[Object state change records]
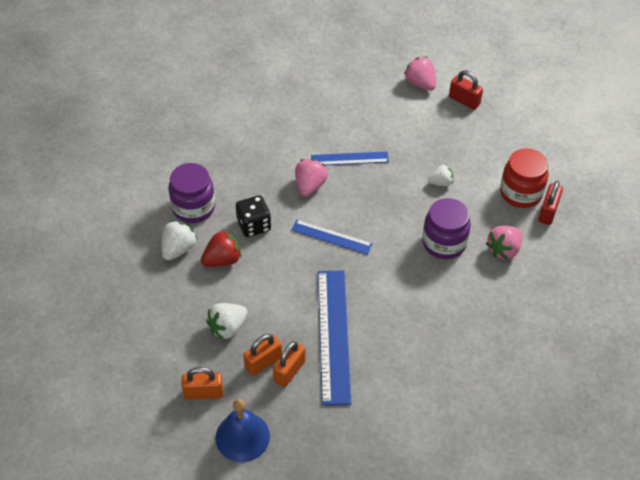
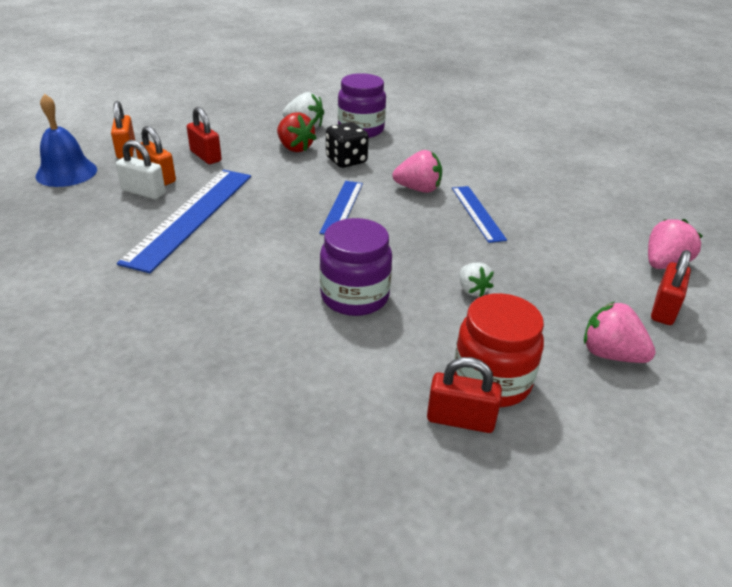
camera: 80 degrees right, 15 degrees down
(227, 328) = (205, 156): white strawberry -> red padlock
(289, 371) = (143, 192): orange padlock -> white padlock
(334, 335) = (191, 216): blue ruler -> blue ruler turned 60 degrees counterclockwise
(503, 250) = (355, 361): pink strawberry -> pink strawberry (610, 354)

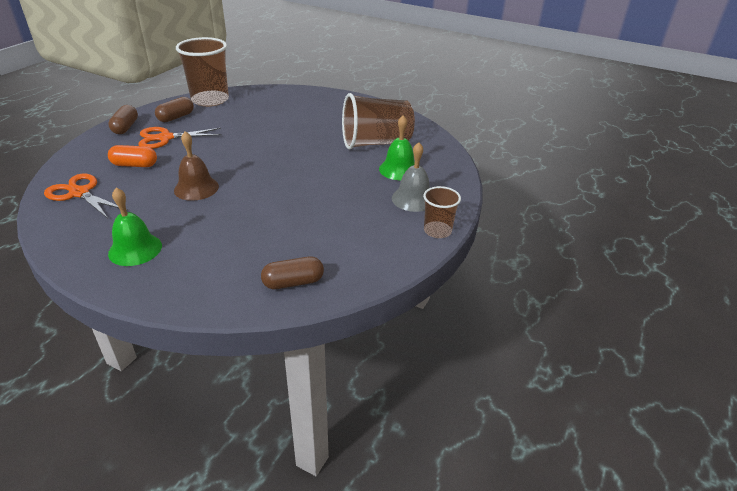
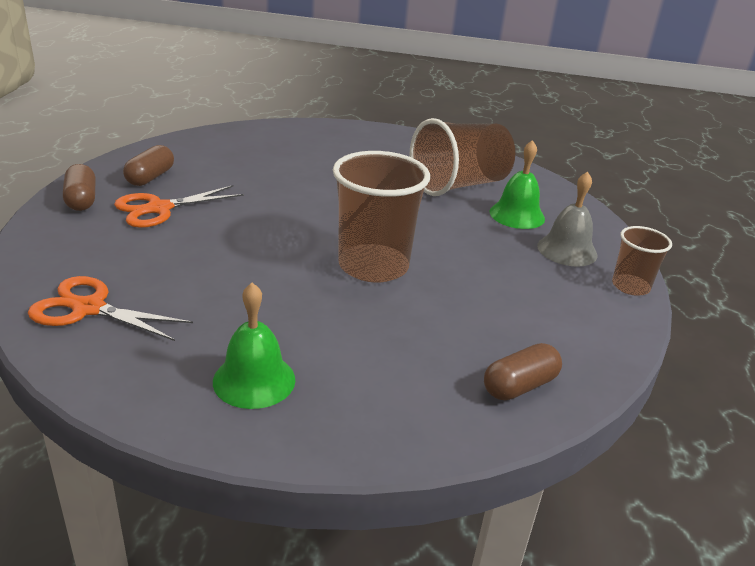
camera: 20 degrees left, 5 degrees down
(134, 165) = (144, 254): orange capsule -> none
(196, 188) = (269, 275): brown bell -> none
(210, 100) = (181, 148): brown cup -> brown cup (373, 266)

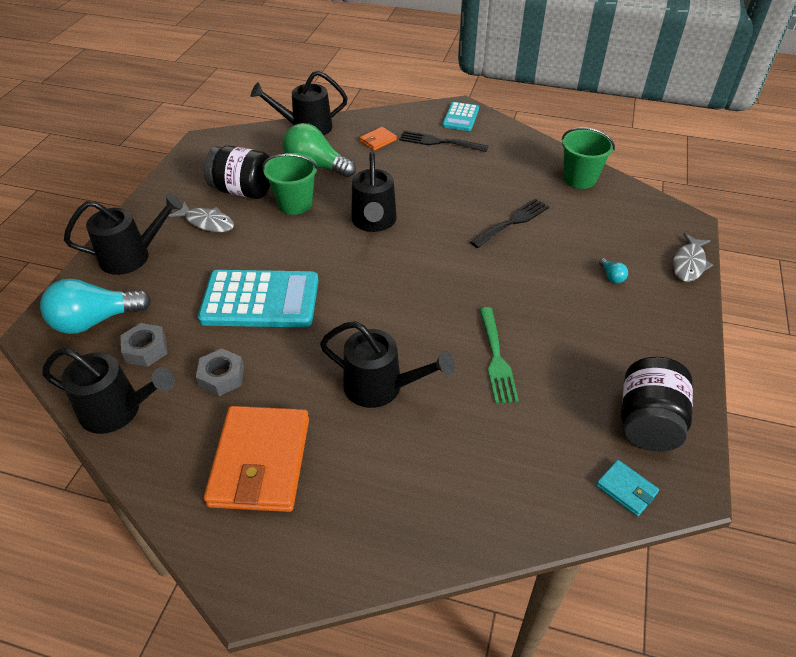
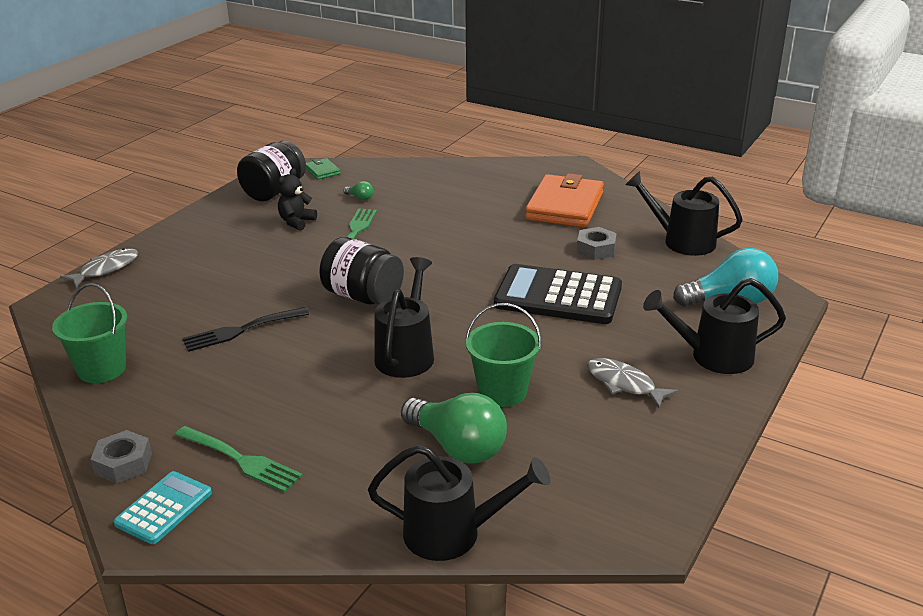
camera: 165 degrees left, 15 degrees down
(146, 349) = (670, 274): grey nut -> grey nut (123, 463)
(243, 191) = (575, 422): black jar -> black jar (363, 296)
(260, 300) = (558, 296): turquoise calculator -> black calculator
(378, 140) = (338, 480): orange wallet -> none
(382, 387) = (460, 228): black watering can -> none
(439, 142) = (241, 460): black fork -> green fork
(531, 429) = (360, 198): none -> green light bulb
(572, 364) = (296, 222): none -> black teddy bear
(611, 276) = (194, 269): turquoise light bulb -> none
(626, 489) = (322, 171): turquoise wallet -> green wallet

TASK TO CARRY OUT:
Pictures must be left out. Repeat exactly the lines from the one containing "(134, 165) = (144, 254): orange" through the final line of the data.

ANSWER TO THIS EXERCISE:
(134, 165) = (144, 254): orange capsule -> none
(196, 188) = (269, 275): brown bell -> none
(210, 100) = (181, 148): brown cup -> brown cup (373, 266)

camera: 165 degrees left, 15 degrees down
(146, 349) = (670, 274): grey nut -> grey nut (123, 463)
(243, 191) = (575, 422): black jar -> black jar (363, 296)
(260, 300) = (558, 296): turquoise calculator -> black calculator
(378, 140) = (338, 480): orange wallet -> none
(382, 387) = (460, 228): black watering can -> none
(439, 142) = (241, 460): black fork -> green fork
(531, 429) = (360, 198): none -> green light bulb
(572, 364) = (296, 222): none -> black teddy bear
(611, 276) = (194, 269): turquoise light bulb -> none
(626, 489) = (322, 171): turquoise wallet -> green wallet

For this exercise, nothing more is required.